*What you will do*.
The records are to be copied exactly and in full.

*Provided data*.

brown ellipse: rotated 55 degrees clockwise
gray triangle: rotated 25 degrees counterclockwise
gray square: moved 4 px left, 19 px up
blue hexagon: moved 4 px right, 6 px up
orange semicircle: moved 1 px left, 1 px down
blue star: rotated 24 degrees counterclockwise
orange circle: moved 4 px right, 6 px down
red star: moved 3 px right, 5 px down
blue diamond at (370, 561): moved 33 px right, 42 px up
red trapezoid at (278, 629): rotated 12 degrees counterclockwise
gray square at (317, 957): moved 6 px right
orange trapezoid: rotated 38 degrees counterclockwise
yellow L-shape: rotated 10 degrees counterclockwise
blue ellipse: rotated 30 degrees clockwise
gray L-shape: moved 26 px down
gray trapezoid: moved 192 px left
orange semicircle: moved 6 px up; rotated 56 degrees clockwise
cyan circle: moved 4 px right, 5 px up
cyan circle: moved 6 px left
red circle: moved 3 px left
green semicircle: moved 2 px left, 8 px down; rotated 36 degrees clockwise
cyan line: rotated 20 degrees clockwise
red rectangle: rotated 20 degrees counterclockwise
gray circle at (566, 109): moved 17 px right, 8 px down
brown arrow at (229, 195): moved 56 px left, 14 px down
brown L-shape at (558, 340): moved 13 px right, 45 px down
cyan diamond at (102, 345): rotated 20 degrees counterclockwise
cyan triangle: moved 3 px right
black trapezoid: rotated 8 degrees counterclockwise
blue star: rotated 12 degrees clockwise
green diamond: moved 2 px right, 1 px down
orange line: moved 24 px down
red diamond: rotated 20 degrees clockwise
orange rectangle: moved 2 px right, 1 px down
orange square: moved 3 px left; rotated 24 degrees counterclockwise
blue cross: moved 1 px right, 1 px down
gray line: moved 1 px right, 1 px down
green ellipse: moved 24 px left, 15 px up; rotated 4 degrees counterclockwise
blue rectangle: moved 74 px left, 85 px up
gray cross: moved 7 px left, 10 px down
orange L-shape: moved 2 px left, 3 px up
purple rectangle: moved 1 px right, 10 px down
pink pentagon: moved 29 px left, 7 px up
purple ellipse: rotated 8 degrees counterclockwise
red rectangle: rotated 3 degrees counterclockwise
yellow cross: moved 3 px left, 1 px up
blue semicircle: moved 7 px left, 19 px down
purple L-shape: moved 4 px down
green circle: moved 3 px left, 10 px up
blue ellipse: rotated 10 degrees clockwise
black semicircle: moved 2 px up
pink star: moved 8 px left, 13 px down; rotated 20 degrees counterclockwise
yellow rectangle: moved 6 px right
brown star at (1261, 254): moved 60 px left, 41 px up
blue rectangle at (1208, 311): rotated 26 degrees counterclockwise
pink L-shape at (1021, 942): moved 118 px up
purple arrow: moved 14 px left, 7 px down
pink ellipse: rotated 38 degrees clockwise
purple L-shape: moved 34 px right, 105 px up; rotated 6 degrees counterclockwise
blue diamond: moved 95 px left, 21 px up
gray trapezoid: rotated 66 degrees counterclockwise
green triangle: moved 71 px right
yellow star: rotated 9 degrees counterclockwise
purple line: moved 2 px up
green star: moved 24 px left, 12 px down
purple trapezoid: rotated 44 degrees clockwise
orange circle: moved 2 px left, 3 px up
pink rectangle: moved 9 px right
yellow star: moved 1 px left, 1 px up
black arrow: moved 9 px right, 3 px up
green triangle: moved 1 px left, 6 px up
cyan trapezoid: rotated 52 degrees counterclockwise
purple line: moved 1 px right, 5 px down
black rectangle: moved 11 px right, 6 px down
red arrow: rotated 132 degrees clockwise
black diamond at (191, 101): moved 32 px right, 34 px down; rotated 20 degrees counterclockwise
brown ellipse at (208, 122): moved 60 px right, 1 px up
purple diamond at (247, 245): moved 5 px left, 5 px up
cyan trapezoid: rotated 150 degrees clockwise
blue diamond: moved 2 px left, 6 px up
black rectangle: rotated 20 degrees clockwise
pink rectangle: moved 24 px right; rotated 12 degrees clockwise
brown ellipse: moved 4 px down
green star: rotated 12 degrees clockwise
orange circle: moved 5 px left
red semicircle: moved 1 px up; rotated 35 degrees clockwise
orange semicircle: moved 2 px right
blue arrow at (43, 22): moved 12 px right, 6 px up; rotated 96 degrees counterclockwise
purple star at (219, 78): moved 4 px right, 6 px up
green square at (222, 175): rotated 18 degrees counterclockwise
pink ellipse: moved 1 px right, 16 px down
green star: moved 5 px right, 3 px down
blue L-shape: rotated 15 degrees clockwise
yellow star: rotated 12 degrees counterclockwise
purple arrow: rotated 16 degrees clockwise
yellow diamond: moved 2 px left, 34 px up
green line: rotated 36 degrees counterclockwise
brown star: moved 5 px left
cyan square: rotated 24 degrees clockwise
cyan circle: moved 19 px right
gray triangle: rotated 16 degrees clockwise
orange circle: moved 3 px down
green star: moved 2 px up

*Output for this task*.
brown ellipse: rotated 55 degrees clockwise
gray triangle: rotated 25 degrees counterclockwise
gray square: moved 4 px left, 19 px up
blue hexagon: moved 4 px right, 6 px up
orange semicircle: moved 1 px left, 1 px down
blue star: rotated 24 degrees counterclockwise
orange circle: moved 4 px right, 6 px down
red star: moved 3 px right, 5 px down
blue diamond at (370, 561): moved 33 px right, 42 px up
red trapezoid at (278, 629): rotated 12 degrees counterclockwise
gray square at (317, 957): moved 6 px right
orange trapezoid: rotated 38 degrees counterclockwise
yellow L-shape: rotated 10 degrees counterclockwise
blue ellipse: rotated 30 degrees clockwise
gray L-shape: moved 26 px down
gray trapezoid: moved 192 px left
orange semicircle: moved 6 px up; rotated 56 degrees clockwise
cyan circle: moved 4 px right, 5 px up
cyan circle: moved 6 px left
red circle: moved 3 px left
green semicircle: moved 2 px left, 8 px down; rotated 36 degrees clockwise
cyan line: rotated 20 degrees clockwise
red rectangle: rotated 20 degrees counterclockwise
gray circle at (566, 109): moved 17 px right, 8 px down
brown arrow at (229, 195): moved 56 px left, 14 px down
brown L-shape at (558, 340): moved 13 px right, 45 px down
cyan diamond at (102, 345): rotated 20 degrees counterclockwise
cyan triangle: moved 3 px right
black trapezoid: rotated 8 degrees counterclockwise
blue star: rotated 12 degrees clockwise
green diamond: moved 2 px right, 1 px down
orange line: moved 24 px down
red diamond: rotated 20 degrees clockwise
orange rectangle: moved 2 px right, 1 px down
orange square: moved 3 px left; rotated 24 degrees counterclockwise
blue cross: moved 1 px right, 1 px down
gray line: moved 1 px right, 1 px down
green ellipse: moved 24 px left, 15 px up; rotated 4 degrees counterclockwise
blue rectangle: moved 74 px left, 85 px up
gray cross: moved 7 px left, 10 px down
orange L-shape: moved 2 px left, 3 px up
purple rectangle: moved 1 px right, 10 px down
pink pentagon: moved 29 px left, 7 px up
purple ellipse: rotated 8 degrees counterclockwise
red rectangle: rotated 3 degrees counterclockwise
yellow cross: moved 3 px left, 1 px up
blue semicircle: moved 7 px left, 19 px down
purple L-shape: moved 4 px down
green circle: moved 3 px left, 10 px up
blue ellipse: rotated 10 degrees clockwise
black semicircle: moved 2 px up
pink star: moved 8 px left, 13 px down; rotated 20 degrees counterclockwise
yellow rectangle: moved 6 px right
brown star at (1261, 254): moved 60 px left, 41 px up
blue rectangle at (1208, 311): rotated 26 degrees counterclockwise
pink L-shape at (1021, 942): moved 118 px up
purple arrow: moved 14 px left, 7 px down
pink ellipse: rotated 38 degrees clockwise
purple L-shape: moved 34 px right, 105 px up; rotated 6 degrees counterclockwise
blue diamond: moved 95 px left, 21 px up
gray trapezoid: rotated 66 degrees counterclockwise
green triangle: moved 71 px right
yellow star: rotated 9 degrees counterclockwise
purple line: moved 2 px up
green star: moved 24 px left, 12 px down
purple trapezoid: rotated 44 degrees clockwise
orange circle: moved 2 px left, 3 px up
pink rectangle: moved 9 px right
yellow star: moved 1 px left, 1 px up
black arrow: moved 9 px right, 3 px up
green triangle: moved 1 px left, 6 px up
cyan trapezoid: rotated 52 degrees counterclockwise
purple line: moved 1 px right, 5 px down
black rectangle: moved 11 px right, 6 px down
red arrow: rotated 132 degrees clockwise
black diamond at (191, 101): moved 32 px right, 34 px down; rotated 20 degrees counterclockwise
brown ellipse at (208, 122): moved 60 px right, 1 px up
purple diamond at (247, 245): moved 5 px left, 5 px up
cyan trapezoid: rotated 150 degrees clockwise
blue diamond: moved 2 px left, 6 px up
black rectangle: rotated 20 degrees clockwise
pink rectangle: moved 24 px right; rotated 12 degrees clockwise
brown ellipse: moved 4 px down
green star: rotated 12 degrees clockwise
orange circle: moved 5 px left
red semicircle: moved 1 px up; rotated 35 degrees clockwise
orange semicircle: moved 2 px right
blue arrow at (43, 22): moved 12 px right, 6 px up; rotated 96 degrees counterclockwise
purple star at (219, 78): moved 4 px right, 6 px up
green square at (222, 175): rotated 18 degrees counterclockwise
pink ellipse: moved 1 px right, 16 px down
green star: moved 5 px right, 3 px down
blue L-shape: rotated 15 degrees clockwise
yellow star: rotated 12 degrees counterclockwise
purple arrow: rotated 16 degrees clockwise
yellow diamond: moved 2 px left, 34 px up
green line: rotated 36 degrees counterclockwise
brown star: moved 5 px left
cyan square: rotated 24 degrees clockwise
cyan circle: moved 19 px right
gray triangle: rotated 16 degrees clockwise
orange circle: moved 3 px down
green star: moved 2 px up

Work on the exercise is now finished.